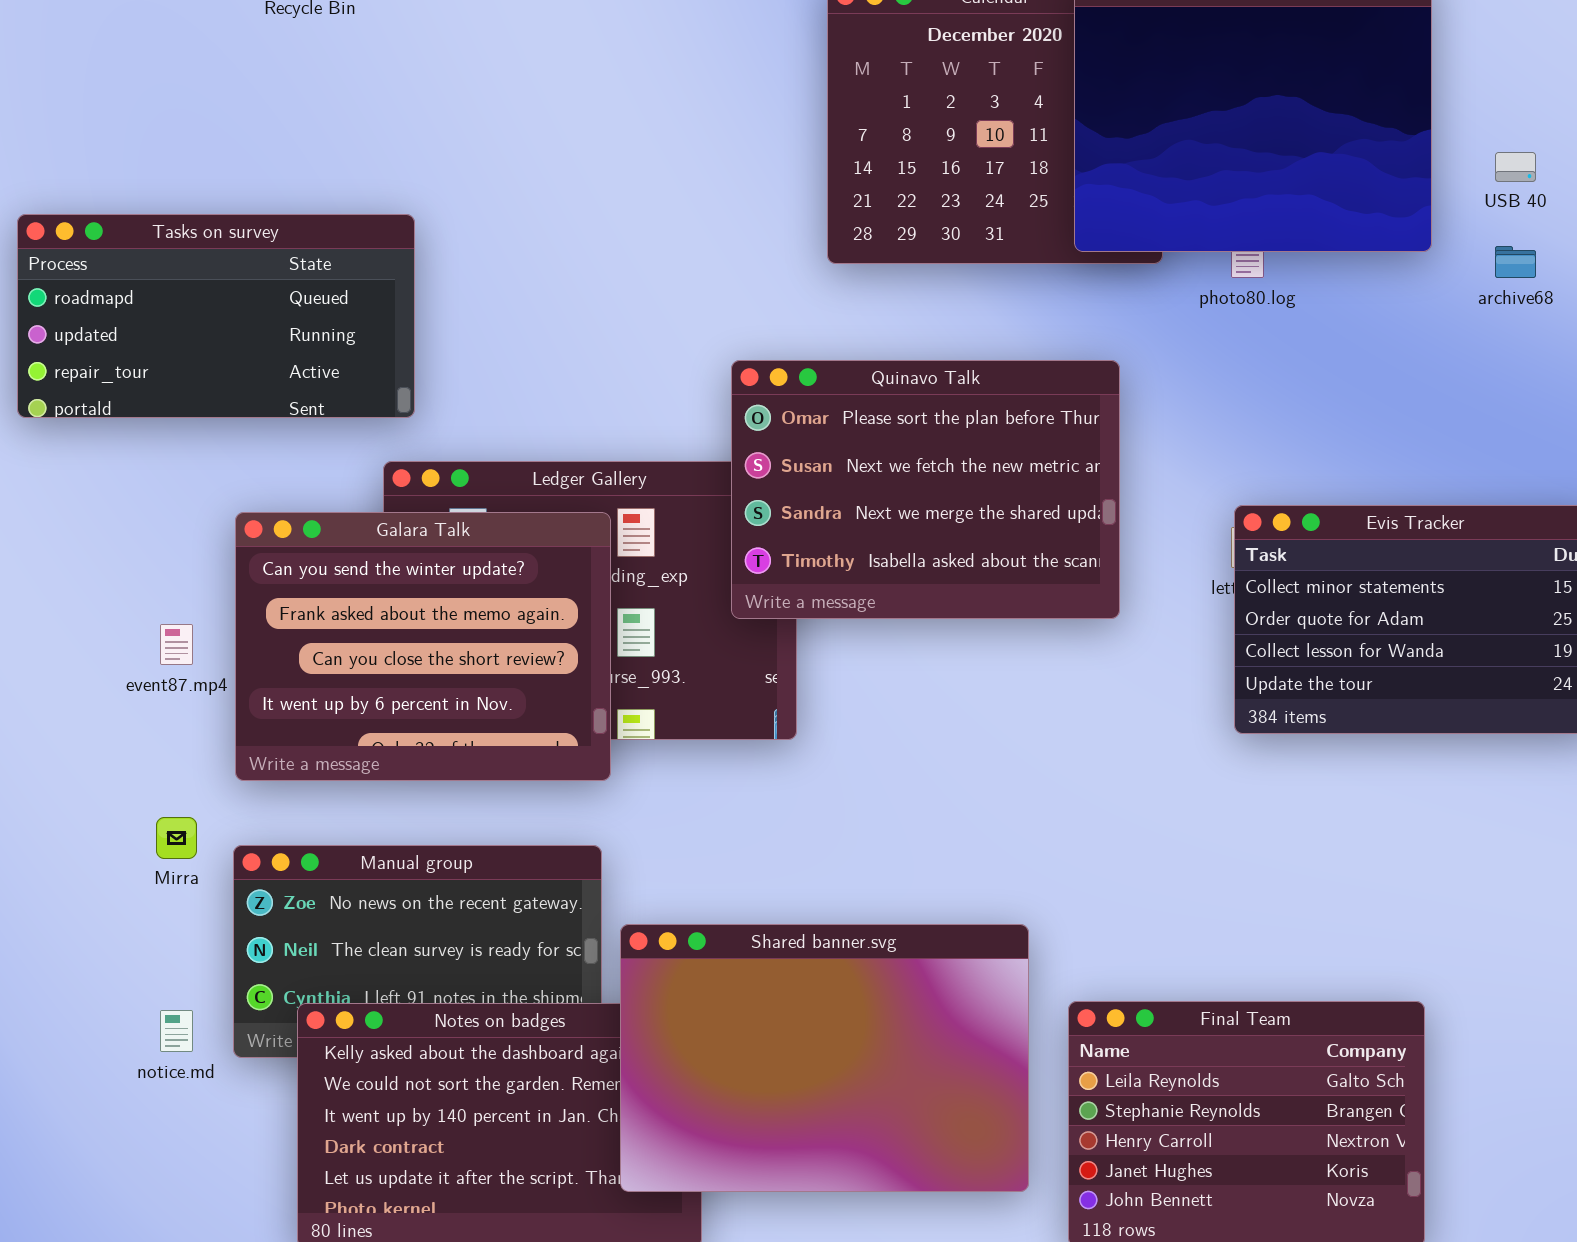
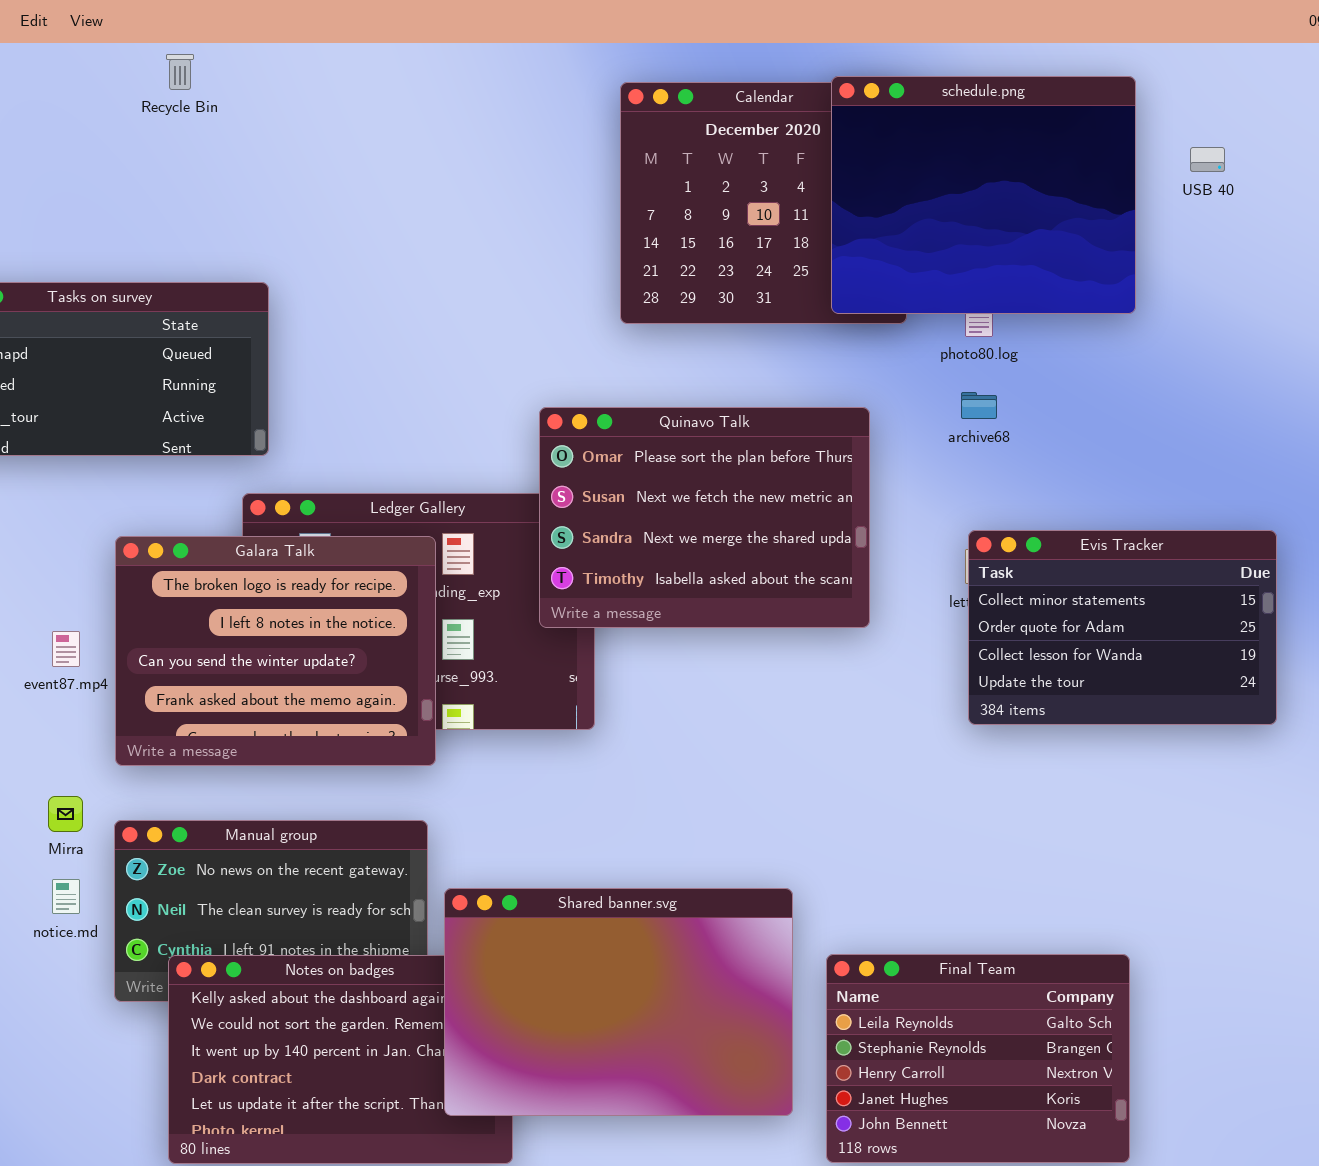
USB 40: [1495,152,1536,182] -> [1190,147,1225,172], moved
archive68: [1495,246,1536,278] -> [961,392,997,419], moved
Galara Talk: [235,512,611,781] -> [115,536,436,766], scrolled up 2 rows
notice.md: [160,1010,193,1052] -> [52,879,80,914], moved

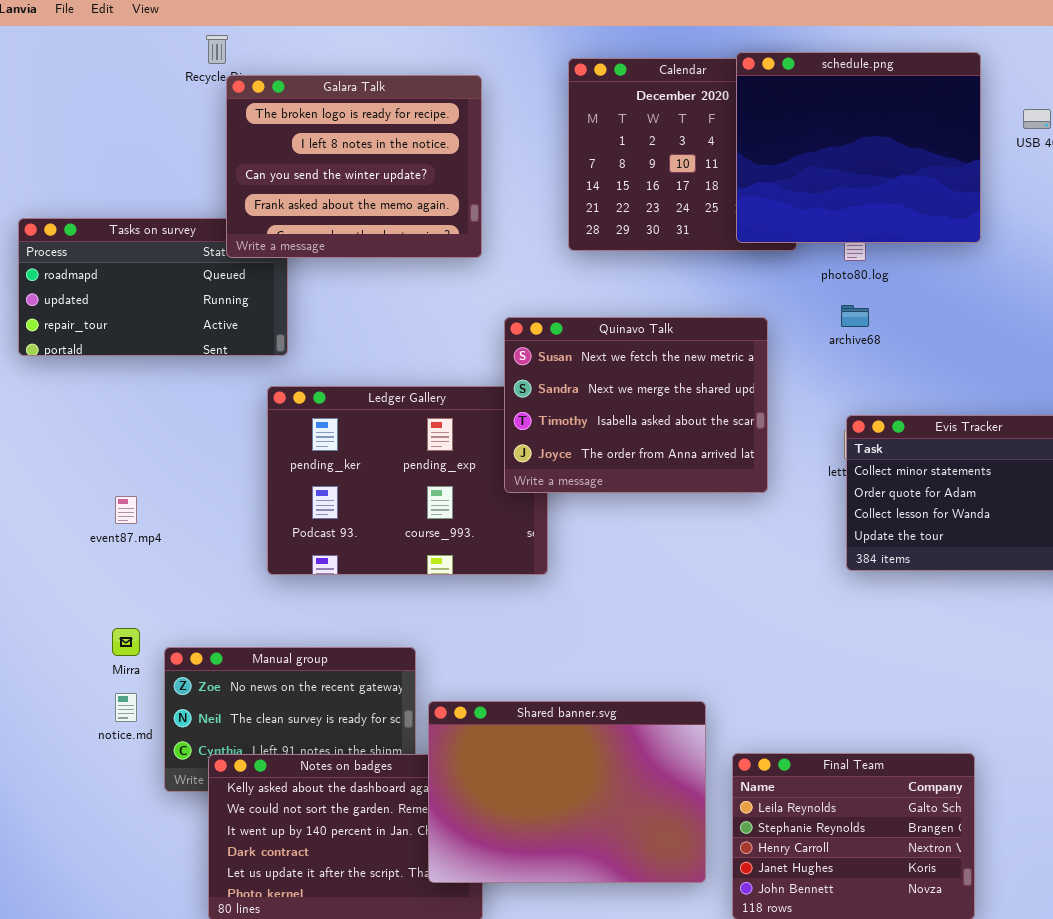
Quinavo Talk: [539,407,870,628] -> [504,317,768,493], scrolled down 1 row
Galara Talk: [115,536,436,766] -> [226,75,482,258], moved

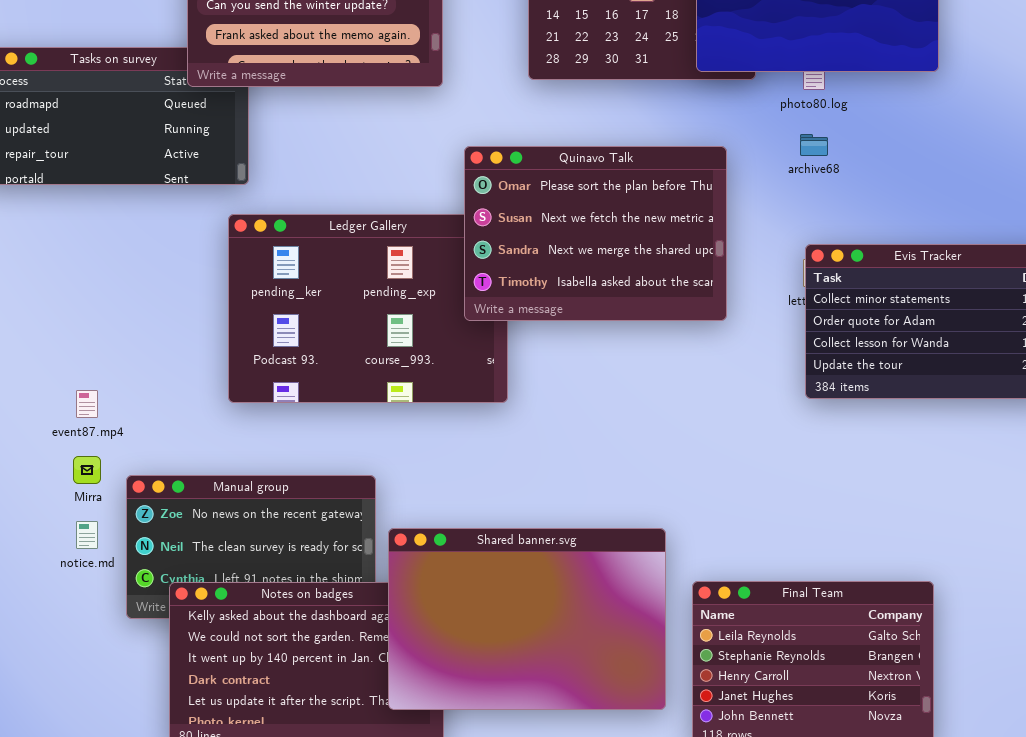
Quinavo Talk: [504,317,768,493] -> [464,146,727,321], scrolled up 1 row
event87.mp4: [115,496,137,524] -> [76,390,98,418], moved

About this task: Which of the lines in the material carry the string "Galara"? Pull them out.

Answer to the exercise:
Galara Talk: [235,512,611,781] -> [115,536,436,766], scrolled up 2 rows
Galara Talk: [115,536,436,766] -> [226,75,482,258], moved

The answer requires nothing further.